• **Task prompt**: Give back every record that follows, exactly as written.

• **Extracted material**:
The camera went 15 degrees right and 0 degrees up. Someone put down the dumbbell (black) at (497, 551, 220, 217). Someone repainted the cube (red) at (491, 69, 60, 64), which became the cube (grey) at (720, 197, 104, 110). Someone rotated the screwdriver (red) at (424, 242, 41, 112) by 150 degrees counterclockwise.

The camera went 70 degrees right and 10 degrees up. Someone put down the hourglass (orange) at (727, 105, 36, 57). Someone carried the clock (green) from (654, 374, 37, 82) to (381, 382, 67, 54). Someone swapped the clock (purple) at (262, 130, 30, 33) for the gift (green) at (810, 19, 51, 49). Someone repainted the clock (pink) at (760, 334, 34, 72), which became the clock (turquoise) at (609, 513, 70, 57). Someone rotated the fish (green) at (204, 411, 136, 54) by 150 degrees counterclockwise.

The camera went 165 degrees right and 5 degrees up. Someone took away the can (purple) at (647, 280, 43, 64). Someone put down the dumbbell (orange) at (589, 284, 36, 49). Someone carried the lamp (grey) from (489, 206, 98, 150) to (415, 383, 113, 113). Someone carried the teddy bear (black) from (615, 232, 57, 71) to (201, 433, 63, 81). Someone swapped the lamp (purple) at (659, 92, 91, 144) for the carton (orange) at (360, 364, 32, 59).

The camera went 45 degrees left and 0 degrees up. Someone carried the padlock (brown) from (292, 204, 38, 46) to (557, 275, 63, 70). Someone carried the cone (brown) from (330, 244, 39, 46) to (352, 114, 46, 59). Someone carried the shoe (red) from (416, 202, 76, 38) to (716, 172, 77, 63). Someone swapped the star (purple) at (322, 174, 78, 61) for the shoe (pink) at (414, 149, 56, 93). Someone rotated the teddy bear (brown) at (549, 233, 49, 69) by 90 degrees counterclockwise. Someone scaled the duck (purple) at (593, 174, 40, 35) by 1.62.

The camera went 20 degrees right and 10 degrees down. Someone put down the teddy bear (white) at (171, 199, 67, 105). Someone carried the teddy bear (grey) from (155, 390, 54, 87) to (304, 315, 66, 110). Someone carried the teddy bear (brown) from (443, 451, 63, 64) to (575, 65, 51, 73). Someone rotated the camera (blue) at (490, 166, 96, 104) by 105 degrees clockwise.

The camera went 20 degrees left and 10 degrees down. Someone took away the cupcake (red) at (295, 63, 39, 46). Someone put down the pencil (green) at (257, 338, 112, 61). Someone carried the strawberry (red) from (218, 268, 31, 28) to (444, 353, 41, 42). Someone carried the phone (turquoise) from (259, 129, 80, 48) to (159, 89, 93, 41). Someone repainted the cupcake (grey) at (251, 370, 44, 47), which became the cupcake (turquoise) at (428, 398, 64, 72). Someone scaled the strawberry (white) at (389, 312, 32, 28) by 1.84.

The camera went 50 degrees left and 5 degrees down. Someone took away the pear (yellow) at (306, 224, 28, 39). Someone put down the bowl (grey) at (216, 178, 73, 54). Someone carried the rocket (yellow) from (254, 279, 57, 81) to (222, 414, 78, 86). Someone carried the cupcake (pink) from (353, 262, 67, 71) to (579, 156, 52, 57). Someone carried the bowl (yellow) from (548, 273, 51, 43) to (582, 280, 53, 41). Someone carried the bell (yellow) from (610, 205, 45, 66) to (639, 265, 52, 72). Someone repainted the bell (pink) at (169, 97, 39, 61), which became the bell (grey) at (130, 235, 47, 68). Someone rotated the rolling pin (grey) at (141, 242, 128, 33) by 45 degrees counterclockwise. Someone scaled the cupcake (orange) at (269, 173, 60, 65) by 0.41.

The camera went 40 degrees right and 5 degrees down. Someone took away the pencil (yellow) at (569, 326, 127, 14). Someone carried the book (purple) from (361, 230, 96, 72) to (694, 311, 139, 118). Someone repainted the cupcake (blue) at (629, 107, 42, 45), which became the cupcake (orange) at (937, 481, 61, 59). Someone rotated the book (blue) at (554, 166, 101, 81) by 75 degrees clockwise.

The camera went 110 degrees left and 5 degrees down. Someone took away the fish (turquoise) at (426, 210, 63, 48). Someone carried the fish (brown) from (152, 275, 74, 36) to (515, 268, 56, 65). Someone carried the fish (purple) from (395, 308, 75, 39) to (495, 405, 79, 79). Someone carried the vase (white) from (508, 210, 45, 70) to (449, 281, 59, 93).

• **Exercise response**:
The camera went 15 degrees right and 0 degrees up. Someone put down the dumbbell (black) at (497, 551, 220, 217). Someone repainted the cube (red) at (491, 69, 60, 64), which became the cube (grey) at (720, 197, 104, 110). Someone rotated the screwdriver (red) at (424, 242, 41, 112) by 150 degrees counterclockwise.

The camera went 70 degrees right and 10 degrees up. Someone put down the hourglass (orange) at (727, 105, 36, 57). Someone carried the clock (green) from (654, 374, 37, 82) to (381, 382, 67, 54). Someone swapped the clock (purple) at (262, 130, 30, 33) for the gift (green) at (810, 19, 51, 49). Someone repainted the clock (pink) at (760, 334, 34, 72), which became the clock (turquoise) at (609, 513, 70, 57). Someone rotated the fish (green) at (204, 411, 136, 54) by 150 degrees counterclockwise.

The camera went 165 degrees right and 5 degrees up. Someone took away the can (purple) at (647, 280, 43, 64). Someone put down the dumbbell (orange) at (589, 284, 36, 49). Someone carried the lamp (grey) from (489, 206, 98, 150) to (415, 383, 113, 113). Someone carried the teddy bear (black) from (615, 232, 57, 71) to (201, 433, 63, 81). Someone swapped the lamp (purple) at (659, 92, 91, 144) for the carton (orange) at (360, 364, 32, 59).

The camera went 45 degrees left and 0 degrees up. Someone carried the padlock (brown) from (292, 204, 38, 46) to (557, 275, 63, 70). Someone carried the cone (brown) from (330, 244, 39, 46) to (352, 114, 46, 59). Someone carried the shoe (red) from (416, 202, 76, 38) to (716, 172, 77, 63). Someone swapped the star (purple) at (322, 174, 78, 61) for the shoe (pink) at (414, 149, 56, 93). Someone rotated the teddy bear (brown) at (549, 233, 49, 69) by 90 degrees counterclockwise. Someone scaled the duck (purple) at (593, 174, 40, 35) by 1.62.

The camera went 20 degrees right and 10 degrees down. Someone put down the teddy bear (white) at (171, 199, 67, 105). Someone carried the teddy bear (grey) from (155, 390, 54, 87) to (304, 315, 66, 110). Someone carried the teddy bear (brown) from (443, 451, 63, 64) to (575, 65, 51, 73). Someone rotated the camera (blue) at (490, 166, 96, 104) by 105 degrees clockwise.

The camera went 20 degrees left and 10 degrees down. Someone took away the cupcake (red) at (295, 63, 39, 46). Someone put down the pencil (green) at (257, 338, 112, 61). Someone carried the strawberry (red) from (218, 268, 31, 28) to (444, 353, 41, 42). Someone carried the phone (turquoise) from (259, 129, 80, 48) to (159, 89, 93, 41). Someone repainted the cupcake (grey) at (251, 370, 44, 47), which became the cupcake (turquoise) at (428, 398, 64, 72). Someone scaled the strawberry (white) at (389, 312, 32, 28) by 1.84.

The camera went 50 degrees left and 5 degrees down. Someone took away the pear (yellow) at (306, 224, 28, 39). Someone put down the bowl (grey) at (216, 178, 73, 54). Someone carried the rocket (yellow) from (254, 279, 57, 81) to (222, 414, 78, 86). Someone carried the cupcake (pink) from (353, 262, 67, 71) to (579, 156, 52, 57). Someone carried the bowl (yellow) from (548, 273, 51, 43) to (582, 280, 53, 41). Someone carried the bell (yellow) from (610, 205, 45, 66) to (639, 265, 52, 72). Someone repainted the bell (pink) at (169, 97, 39, 61), which became the bell (grey) at (130, 235, 47, 68). Someone rotated the rolling pin (grey) at (141, 242, 128, 33) by 45 degrees counterclockwise. Someone scaled the cupcake (orange) at (269, 173, 60, 65) by 0.41.

The camera went 40 degrees right and 5 degrees down. Someone took away the pencil (yellow) at (569, 326, 127, 14). Someone carried the book (purple) from (361, 230, 96, 72) to (694, 311, 139, 118). Someone repainted the cupcake (blue) at (629, 107, 42, 45), which became the cupcake (orange) at (937, 481, 61, 59). Someone rotated the book (blue) at (554, 166, 101, 81) by 75 degrees clockwise.

The camera went 110 degrees left and 5 degrees down. Someone took away the fish (turquoise) at (426, 210, 63, 48). Someone carried the fish (brown) from (152, 275, 74, 36) to (515, 268, 56, 65). Someone carried the fish (purple) from (395, 308, 75, 39) to (495, 405, 79, 79). Someone carried the vase (white) from (508, 210, 45, 70) to (449, 281, 59, 93).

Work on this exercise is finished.